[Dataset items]
>> START
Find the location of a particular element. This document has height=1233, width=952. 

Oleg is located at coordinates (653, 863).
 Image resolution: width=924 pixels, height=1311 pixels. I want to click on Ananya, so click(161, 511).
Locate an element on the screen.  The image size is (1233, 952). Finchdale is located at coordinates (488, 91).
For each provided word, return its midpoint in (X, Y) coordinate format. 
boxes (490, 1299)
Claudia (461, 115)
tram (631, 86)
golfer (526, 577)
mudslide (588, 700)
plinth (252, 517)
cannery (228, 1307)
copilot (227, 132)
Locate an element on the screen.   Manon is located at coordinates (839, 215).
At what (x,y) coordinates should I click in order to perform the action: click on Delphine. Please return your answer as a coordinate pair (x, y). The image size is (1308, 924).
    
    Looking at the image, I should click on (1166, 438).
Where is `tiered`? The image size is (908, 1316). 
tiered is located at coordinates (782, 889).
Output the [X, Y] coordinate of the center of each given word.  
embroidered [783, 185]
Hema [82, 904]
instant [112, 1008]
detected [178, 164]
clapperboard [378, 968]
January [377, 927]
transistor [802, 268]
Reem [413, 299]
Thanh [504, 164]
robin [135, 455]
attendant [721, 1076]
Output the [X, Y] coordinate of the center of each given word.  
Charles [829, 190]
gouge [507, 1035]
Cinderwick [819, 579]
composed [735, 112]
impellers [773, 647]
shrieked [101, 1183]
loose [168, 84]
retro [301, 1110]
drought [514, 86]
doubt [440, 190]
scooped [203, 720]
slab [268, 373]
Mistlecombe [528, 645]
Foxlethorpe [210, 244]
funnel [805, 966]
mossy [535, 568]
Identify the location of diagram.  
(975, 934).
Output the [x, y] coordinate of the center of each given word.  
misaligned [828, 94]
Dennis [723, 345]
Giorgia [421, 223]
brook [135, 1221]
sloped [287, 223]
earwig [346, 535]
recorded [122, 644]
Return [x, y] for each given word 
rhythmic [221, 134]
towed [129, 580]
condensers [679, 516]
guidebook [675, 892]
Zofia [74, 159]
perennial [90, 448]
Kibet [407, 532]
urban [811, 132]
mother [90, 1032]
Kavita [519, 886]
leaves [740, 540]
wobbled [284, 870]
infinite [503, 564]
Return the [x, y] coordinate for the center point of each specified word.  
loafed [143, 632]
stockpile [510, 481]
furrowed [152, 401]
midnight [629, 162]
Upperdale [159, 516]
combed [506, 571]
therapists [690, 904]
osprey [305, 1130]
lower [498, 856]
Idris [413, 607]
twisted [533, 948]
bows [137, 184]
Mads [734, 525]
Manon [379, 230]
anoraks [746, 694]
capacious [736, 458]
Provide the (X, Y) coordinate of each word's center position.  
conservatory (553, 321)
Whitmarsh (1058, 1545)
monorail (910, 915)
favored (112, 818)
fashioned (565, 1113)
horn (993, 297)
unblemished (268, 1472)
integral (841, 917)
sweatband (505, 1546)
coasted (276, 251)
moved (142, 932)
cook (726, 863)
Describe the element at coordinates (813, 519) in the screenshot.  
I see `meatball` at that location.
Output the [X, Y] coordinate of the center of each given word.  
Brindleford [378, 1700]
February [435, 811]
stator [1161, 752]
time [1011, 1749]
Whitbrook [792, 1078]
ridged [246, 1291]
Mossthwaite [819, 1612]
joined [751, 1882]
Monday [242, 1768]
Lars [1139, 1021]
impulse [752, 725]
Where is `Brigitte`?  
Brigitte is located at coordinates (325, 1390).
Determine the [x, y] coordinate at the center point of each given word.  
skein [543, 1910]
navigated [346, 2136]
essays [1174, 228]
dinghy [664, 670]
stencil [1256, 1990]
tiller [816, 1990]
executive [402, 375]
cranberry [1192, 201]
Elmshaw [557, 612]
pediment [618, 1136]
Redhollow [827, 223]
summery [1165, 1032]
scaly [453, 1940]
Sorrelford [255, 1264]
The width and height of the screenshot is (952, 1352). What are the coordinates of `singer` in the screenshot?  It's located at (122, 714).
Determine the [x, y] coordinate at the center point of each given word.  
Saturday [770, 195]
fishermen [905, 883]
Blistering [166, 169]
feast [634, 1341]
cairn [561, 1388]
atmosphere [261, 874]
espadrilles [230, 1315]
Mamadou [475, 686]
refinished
>> END
* _TASK DESCRIPTION_: Rewrite the records above, replacing every "given word" with "listed word" and leaving everything else unchanged.

* _TASK RESPONSE_:
Find the location of a particular element. This document has height=1233, width=952. 

Oleg is located at coordinates (653, 863).
 Image resolution: width=924 pixels, height=1311 pixels. I want to click on Ananya, so click(161, 511).
Locate an element on the screen.  The image size is (1233, 952). Finchdale is located at coordinates (488, 91).
For each provided word, return its midpoint in (X, Y) coordinate format. 
boxes (490, 1299)
Claudia (461, 115)
tram (631, 86)
golfer (526, 577)
mudslide (588, 700)
plinth (252, 517)
cannery (228, 1307)
copilot (227, 132)
Locate an element on the screen.   Manon is located at coordinates (839, 215).
At what (x,y) coordinates should I click in order to perform the action: click on Delphine. Please return your answer as a coordinate pair (x, y). The image size is (1308, 924).
    
    Looking at the image, I should click on (1166, 438).
Where is `tiered`? The image size is (908, 1316). 
tiered is located at coordinates (782, 889).
Output the [X, Y] coordinate of the center of each listed word.  
embroidered [783, 185]
Hema [82, 904]
instant [112, 1008]
detected [178, 164]
clapperboard [378, 968]
January [377, 927]
transistor [802, 268]
Reem [413, 299]
Thanh [504, 164]
robin [135, 455]
attendant [721, 1076]
Output the [X, Y] coordinate of the center of each listed word.  
Charles [829, 190]
gouge [507, 1035]
Cinderwick [819, 579]
composed [735, 112]
impellers [773, 647]
shrieked [101, 1183]
loose [168, 84]
retro [301, 1110]
drought [514, 86]
doubt [440, 190]
scooped [203, 720]
slab [268, 373]
Mistlecombe [528, 645]
Foxlethorpe [210, 244]
funnel [805, 966]
mossy [535, 568]
Identify the location of diagram.  
(975, 934).
Output the [x, y] coordinate of the center of each listed word.  
misaligned [828, 94]
Dennis [723, 345]
Giorgia [421, 223]
brook [135, 1221]
sloped [287, 223]
earwig [346, 535]
recorded [122, 644]
Return [x, y] for each listed word 
rhythmic [221, 134]
towed [129, 580]
condensers [679, 516]
guidebook [675, 892]
Zofia [74, 159]
perennial [90, 448]
Kibet [407, 532]
urban [811, 132]
mother [90, 1032]
Kavita [519, 886]
leaves [740, 540]
wobbled [284, 870]
infinite [503, 564]
Return the [x, y] coordinate for the center point of each specified word.  
loafed [143, 632]
stockpile [510, 481]
furrowed [152, 401]
midnight [629, 162]
Upperdale [159, 516]
combed [506, 571]
therapists [690, 904]
osprey [305, 1130]
lower [498, 856]
Idris [413, 607]
twisted [533, 948]
bows [137, 184]
Mads [734, 525]
Manon [379, 230]
anoraks [746, 694]
capacious [736, 458]
Provide the (X, Y) coordinate of each word's center position.  
conservatory (553, 321)
Whitmarsh (1058, 1545)
monorail (910, 915)
favored (112, 818)
fashioned (565, 1113)
horn (993, 297)
unblemished (268, 1472)
integral (841, 917)
sweatband (505, 1546)
coasted (276, 251)
moved (142, 932)
cook (726, 863)
Describe the element at coordinates (813, 519) in the screenshot.  
I see `meatball` at that location.
Output the [X, Y] coordinate of the center of each listed word.  
Brindleford [378, 1700]
February [435, 811]
stator [1161, 752]
time [1011, 1749]
Whitbrook [792, 1078]
ridged [246, 1291]
Mossthwaite [819, 1612]
joined [751, 1882]
Monday [242, 1768]
Lars [1139, 1021]
impulse [752, 725]
Where is `Brigitte`?  
Brigitte is located at coordinates (325, 1390).
Determine the [x, y] coordinate at the center point of each listed word.  
skein [543, 1910]
navigated [346, 2136]
essays [1174, 228]
dinghy [664, 670]
stencil [1256, 1990]
tiller [816, 1990]
executive [402, 375]
cranberry [1192, 201]
Elmshaw [557, 612]
pediment [618, 1136]
Redhollow [827, 223]
summery [1165, 1032]
scaly [453, 1940]
Sorrelford [255, 1264]
The width and height of the screenshot is (952, 1352). What are the coordinates of `singer` in the screenshot?  It's located at (122, 714).
Determine the [x, y] coordinate at the center point of each listed word.  
Saturday [770, 195]
fishermen [905, 883]
Blistering [166, 169]
feast [634, 1341]
cairn [561, 1388]
atmosphere [261, 874]
espadrilles [230, 1315]
Mamadou [475, 686]
refinished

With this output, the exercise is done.